▶ Aim of the task
Extract exactly and only the lines from the one containing "List objects with" through the end of the entries below. Pictures should not appear in the copy.

START Supplied material

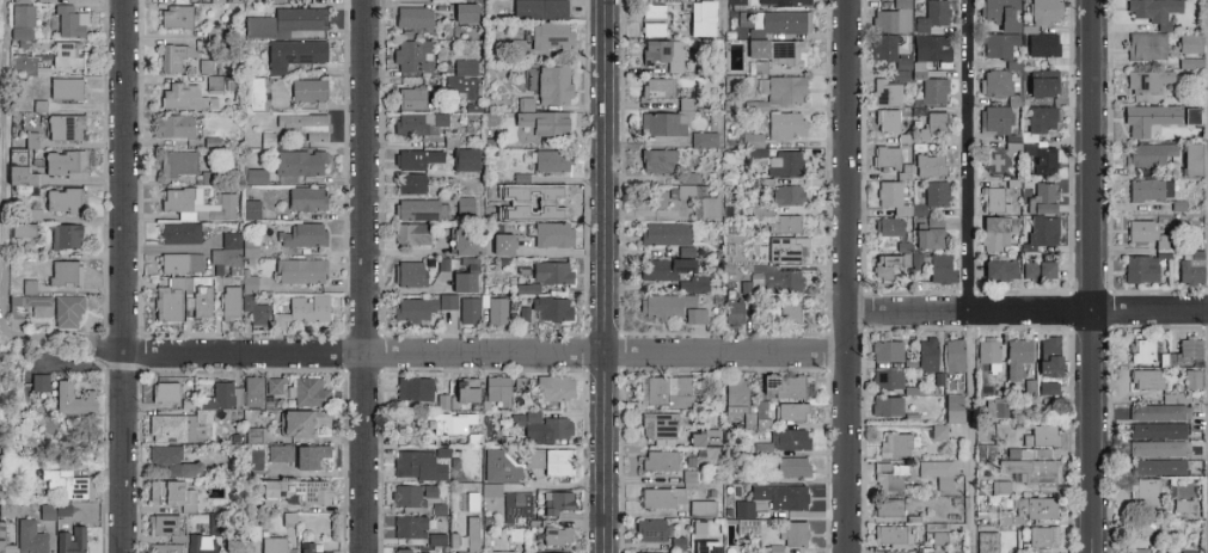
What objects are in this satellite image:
building: (21, 1)
building: (223, 1)
building: (735, 1)
building: (785, 2)
building: (538, 8)
building: (651, 10)
building: (1152, 10)
road: (723, 11)
building: (1044, 11)
building: (462, 12)
building: (999, 13)
building: (22, 15)
building: (931, 15)
building: (174, 16)
building: (697, 16)
building: (412, 17)
building: (892, 18)
building: (69, 21)
building: (781, 21)
building: (283, 22)
building: (651, 28)
building: (549, 35)
building: (21, 36)
building: (1039, 42)
building: (1189, 43)
building: (998, 44)
building: (1145, 45)
building: (882, 46)
building: (756, 47)
building: (785, 52)
building: (292, 53)
building: (661, 53)
building: (62, 55)
building: (173, 55)
building: (921, 55)
building: (411, 56)
building: (1187, 62)
building: (23, 64)
building: (461, 80)
building: (1147, 80)
building: (996, 82)
building: (1041, 82)
building: (552, 84)
building: (657, 87)
building: (63, 88)
building: (307, 89)
building: (783, 89)
building: (933, 90)
building: (255, 92)
building: (886, 92)
building: (184, 97)
building: (409, 98)
building: (757, 106)
building: (474, 107)
building: (1041, 118)
building: (666, 119)
building: (994, 119)
building: (887, 120)
building: (415, 122)
building: (935, 122)
building: (1143, 122)
building: (551, 123)
building: (785, 124)
building: (173, 125)
building: (303, 125)
building: (63, 127)
building: (266, 139)
building: (703, 139)
building: (210, 141)
building: (753, 144)
building: (1148, 153)
road: (971, 155)
building: (885, 156)
building: (414, 158)
building: (462, 158)
building: (1042, 158)
building: (1190, 158)
building: (995, 159)
building: (549, 160)
building: (657, 160)
building: (175, 162)
building: (298, 162)
building: (62, 163)
building: (785, 163)
building: (928, 164)
building: (18, 175)
building: (254, 175)
building: (688, 177)
building: (409, 183)
building: (1149, 189)
building: (685, 190)
building: (759, 191)
building: (935, 192)
building: (787, 194)
building: (1042, 197)
building: (304, 198)
building: (896, 199)
building: (62, 200)
building: (994, 200)
building: (197, 204)
building: (462, 205)
building: (709, 206)
building: (251, 209)
building: (420, 209)
building: (761, 212)
building: (31, 214)
building: (787, 223)
building: (888, 226)
building: (1042, 229)
road: (3, 230)
building: (21, 230)
building: (178, 232)
building: (994, 232)
building: (410, 233)
building: (551, 233)
building: (664, 233)
building: (1147, 233)
building: (929, 234)
building: (303, 235)
building: (63, 236)
building: (230, 239)
building: (461, 241)
building: (500, 243)
building: (248, 248)
building: (786, 252)
building: (223, 259)
building: (915, 259)
building: (181, 262)
building: (888, 263)
building: (1190, 266)
building: (663, 268)
building: (1140, 268)
building: (940, 269)
building: (999, 269)
building: (1037, 269)
building: (299, 270)
building: (63, 272)
building: (551, 272)
building: (408, 273)
road: (125, 276)
road: (366, 276)
road: (602, 276)
road: (848, 276)
road: (1091, 276)
building: (463, 279)
building: (775, 279)
building: (248, 282)
building: (693, 283)
building: (28, 286)
building: (527, 288)
building: (227, 296)
building: (171, 298)
building: (198, 300)
building: (32, 304)
building: (663, 305)
building: (421, 306)
building: (495, 308)
building: (550, 308)
building: (255, 310)
building: (302, 310)
building: (468, 310)
road: (1028, 310)
building: (65, 311)
building: (787, 311)
building: (732, 312)
building: (523, 313)
building: (695, 315)
road: (480, 333)
road: (584, 347)
building: (886, 350)
road: (381, 351)
building: (1142, 351)
road: (486, 352)
building: (987, 353)
building: (1181, 353)
building: (925, 354)
building: (952, 355)
building: (1016, 357)
building: (1046, 357)
road: (482, 368)
building: (887, 378)
building: (1192, 378)
building: (1145, 379)
building: (36, 381)
building: (518, 383)
building: (271, 385)
building: (787, 385)
building: (1028, 386)
building: (553, 387)
building: (1047, 388)
building: (413, 389)
building: (497, 389)
building: (250, 390)
building: (163, 391)
building: (464, 391)
building: (665, 391)
building: (308, 392)
building: (733, 396)
building: (69, 399)
building: (215, 401)
building: (441, 401)
building: (886, 405)
building: (953, 407)
building: (996, 407)
building: (761, 409)
building: (792, 411)
building: (1158, 412)
building: (748, 420)
building: (300, 422)
building: (447, 422)
building: (540, 426)
building: (169, 427)
building: (657, 427)
building: (1157, 429)
building: (935, 431)
road: (969, 432)
building: (1041, 435)
building: (704, 438)
building: (791, 439)
building: (893, 445)
building: (762, 448)
building: (1159, 448)
building: (984, 451)
building: (1040, 453)
building: (297, 455)
building: (171, 460)
building: (548, 460)
building: (658, 460)
building: (418, 465)
building: (498, 466)
building: (792, 466)
building: (1159, 466)
building: (1030, 470)
building: (937, 473)
building: (887, 476)
building: (66, 484)
building: (999, 487)
building: (269, 488)
building: (490, 489)
building: (1149, 490)
building: (308, 491)
building: (411, 494)
building: (781, 496)
building: (661, 497)
building: (555, 502)
building: (517, 505)
building: (701, 507)
building: (886, 507)
building: (6, 508)
building: (437, 508)
building: (52, 509)
building: (1026, 510)
building: (745, 518)
building: (162, 524)
building: (408, 526)
building: (696, 527)
building: (1152, 527)
building: (649, 530)
building: (795, 533)
building: (470, 534)
building: (509, 534)
building: (556, 535)
building: (892, 535)
building: (0, 536)
building: (29, 537)
building: (436, 538)
building: (1042, 539)
building: (70, 540)
building: (985, 542)
building: (197, 543)
building: (677, 543)
building: (273, 545)
building: (233, 546)
building: (704, 547)
building: (163, 548)
building: (309, 548)
building: (775, 548)
building: (1138, 550)
building: (417, 552)
building: (497, 552)
building: (559, 552)
building: (648, 552)
building: (922, 552)
building: (952, 552)
building: (1012, 552)
building: (1188, 552)

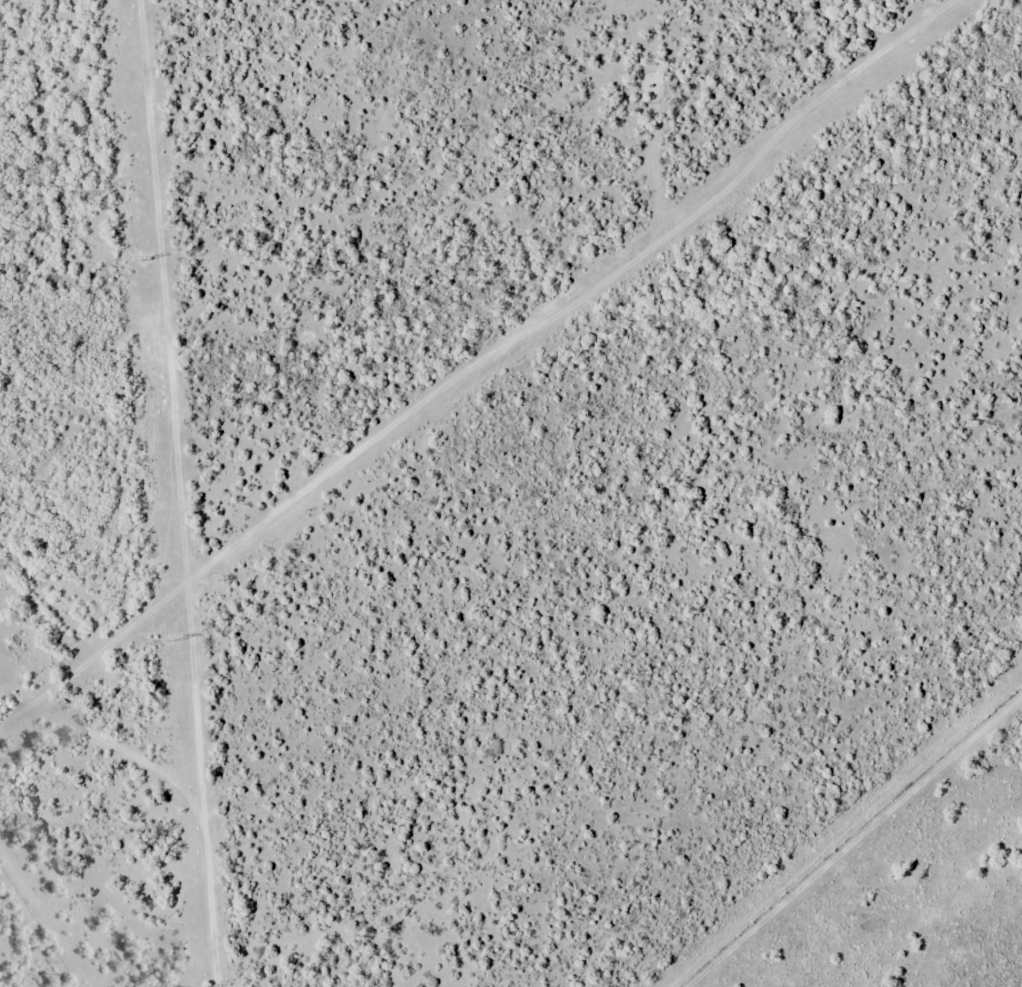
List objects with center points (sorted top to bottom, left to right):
road: (378, 108)
power tower: (147, 260)
power tower: (176, 641)
road: (865, 858)
road: (49, 909)

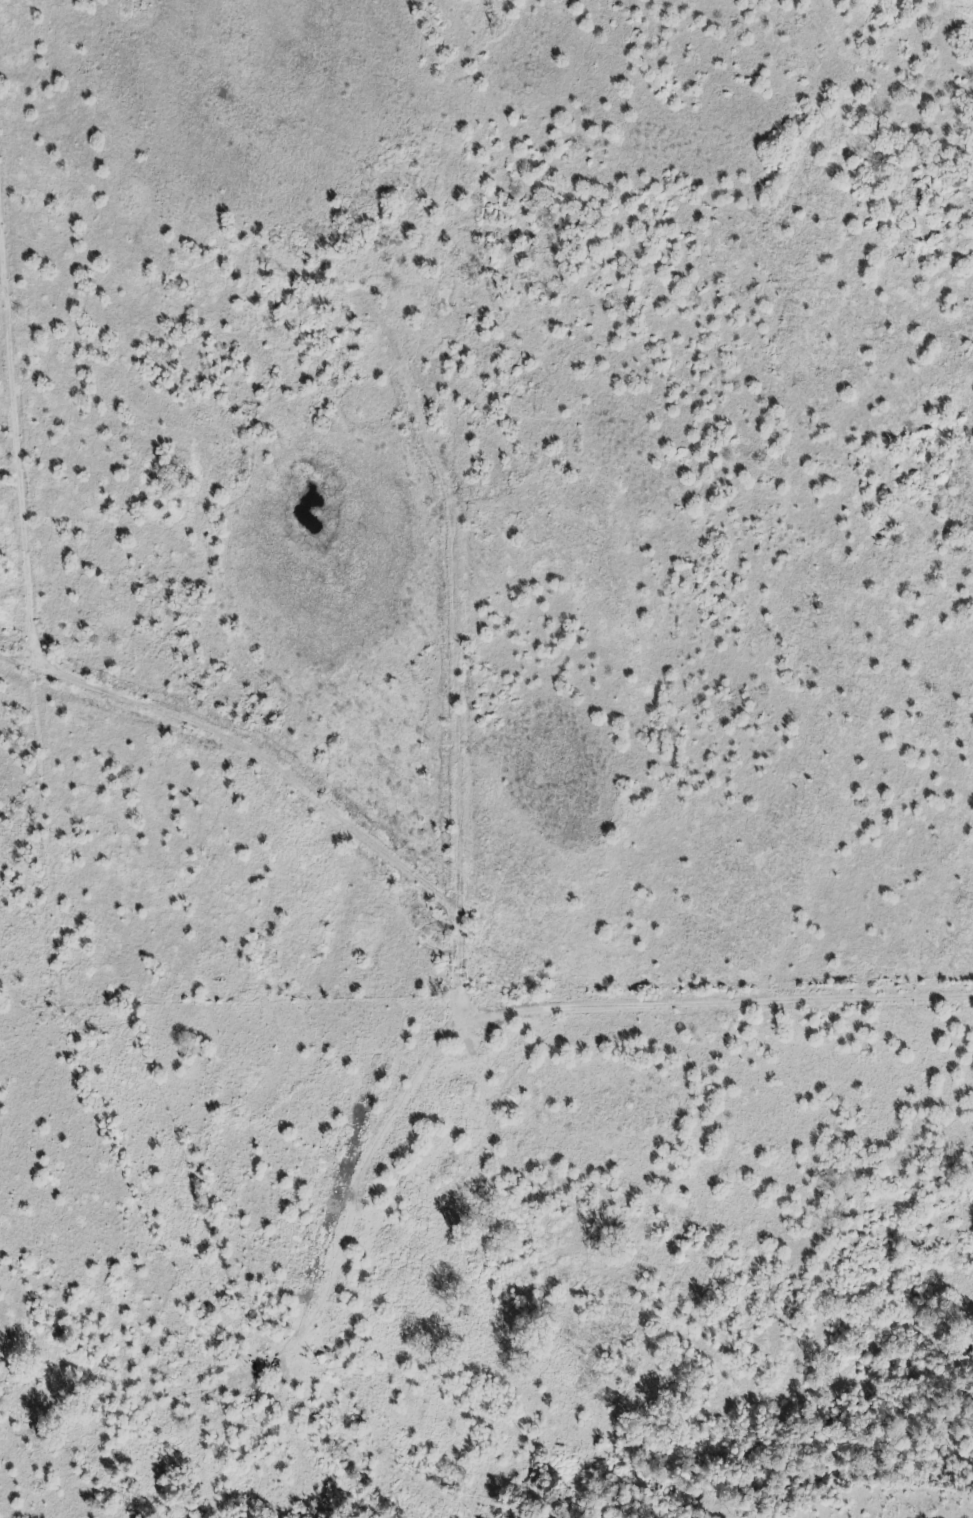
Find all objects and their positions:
road: (950, 227)
road: (43, 692)
road: (451, 1040)
road: (629, 1418)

END Supplied material

▶ Response area
List objects with center points (sorted top to bottom, left to right):
road: (378, 108)
power tower: (147, 260)
power tower: (176, 641)
road: (865, 858)
road: (49, 909)

Find all objects and their positions:
road: (950, 227)
road: (43, 692)
road: (451, 1040)
road: (629, 1418)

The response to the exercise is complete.